==== Available data

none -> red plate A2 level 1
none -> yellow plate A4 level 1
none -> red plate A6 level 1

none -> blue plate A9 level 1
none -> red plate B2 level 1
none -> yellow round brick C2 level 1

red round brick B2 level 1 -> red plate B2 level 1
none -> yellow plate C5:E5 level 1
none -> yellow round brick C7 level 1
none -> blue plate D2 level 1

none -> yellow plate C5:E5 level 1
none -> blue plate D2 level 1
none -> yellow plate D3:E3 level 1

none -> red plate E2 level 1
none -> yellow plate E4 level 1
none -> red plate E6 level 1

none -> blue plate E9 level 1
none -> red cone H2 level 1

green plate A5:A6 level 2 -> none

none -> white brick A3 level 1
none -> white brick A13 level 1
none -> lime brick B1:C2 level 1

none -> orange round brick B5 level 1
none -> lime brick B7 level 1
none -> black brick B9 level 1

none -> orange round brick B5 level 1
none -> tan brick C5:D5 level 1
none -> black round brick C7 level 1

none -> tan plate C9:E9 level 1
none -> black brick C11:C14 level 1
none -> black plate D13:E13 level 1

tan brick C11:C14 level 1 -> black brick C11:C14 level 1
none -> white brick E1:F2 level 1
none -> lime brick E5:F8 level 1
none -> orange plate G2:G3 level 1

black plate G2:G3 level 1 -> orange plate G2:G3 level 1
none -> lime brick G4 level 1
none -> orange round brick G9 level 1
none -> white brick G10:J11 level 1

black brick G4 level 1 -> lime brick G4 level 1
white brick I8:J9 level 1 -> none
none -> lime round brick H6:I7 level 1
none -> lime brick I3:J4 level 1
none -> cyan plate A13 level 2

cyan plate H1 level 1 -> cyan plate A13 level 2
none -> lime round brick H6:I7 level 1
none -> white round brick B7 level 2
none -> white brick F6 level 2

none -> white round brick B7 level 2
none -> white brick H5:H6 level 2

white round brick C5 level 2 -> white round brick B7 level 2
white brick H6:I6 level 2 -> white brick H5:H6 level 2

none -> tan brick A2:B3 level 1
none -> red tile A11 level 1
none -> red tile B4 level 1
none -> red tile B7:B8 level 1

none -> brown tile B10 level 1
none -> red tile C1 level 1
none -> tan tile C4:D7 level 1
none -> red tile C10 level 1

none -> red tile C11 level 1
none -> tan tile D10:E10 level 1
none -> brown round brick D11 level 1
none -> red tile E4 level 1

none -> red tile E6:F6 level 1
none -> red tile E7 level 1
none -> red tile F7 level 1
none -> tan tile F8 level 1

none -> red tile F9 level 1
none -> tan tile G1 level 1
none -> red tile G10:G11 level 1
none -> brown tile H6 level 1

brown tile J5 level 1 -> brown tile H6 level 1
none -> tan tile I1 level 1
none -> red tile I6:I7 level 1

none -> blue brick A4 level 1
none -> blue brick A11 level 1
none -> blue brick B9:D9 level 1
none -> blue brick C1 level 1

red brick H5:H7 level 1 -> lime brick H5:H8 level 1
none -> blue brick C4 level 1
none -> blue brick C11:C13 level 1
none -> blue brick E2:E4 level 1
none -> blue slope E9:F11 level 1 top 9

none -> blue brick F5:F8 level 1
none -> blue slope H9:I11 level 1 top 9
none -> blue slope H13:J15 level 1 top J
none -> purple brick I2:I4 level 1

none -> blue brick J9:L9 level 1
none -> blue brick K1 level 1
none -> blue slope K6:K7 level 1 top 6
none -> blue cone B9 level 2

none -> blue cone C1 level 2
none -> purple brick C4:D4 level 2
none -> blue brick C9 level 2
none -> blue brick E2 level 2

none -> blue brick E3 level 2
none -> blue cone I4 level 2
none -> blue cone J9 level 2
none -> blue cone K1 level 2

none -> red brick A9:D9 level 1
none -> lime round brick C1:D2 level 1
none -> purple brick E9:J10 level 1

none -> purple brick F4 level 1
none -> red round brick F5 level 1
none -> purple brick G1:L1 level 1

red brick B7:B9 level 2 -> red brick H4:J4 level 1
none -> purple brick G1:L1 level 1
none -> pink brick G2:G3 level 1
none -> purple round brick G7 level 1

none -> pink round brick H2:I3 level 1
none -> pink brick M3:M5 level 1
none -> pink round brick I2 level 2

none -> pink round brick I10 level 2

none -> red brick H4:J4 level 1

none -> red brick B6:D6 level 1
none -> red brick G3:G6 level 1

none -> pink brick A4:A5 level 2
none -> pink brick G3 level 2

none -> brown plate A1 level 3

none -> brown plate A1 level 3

========

Exercise => Filter the data above, keeping only lines that include the string "yellow".

Response to the task =>
none -> yellow plate A4 level 1
none -> yellow round brick C2 level 1
none -> yellow plate C5:E5 level 1
none -> yellow round brick C7 level 1
none -> yellow plate C5:E5 level 1
none -> yellow plate D3:E3 level 1
none -> yellow plate E4 level 1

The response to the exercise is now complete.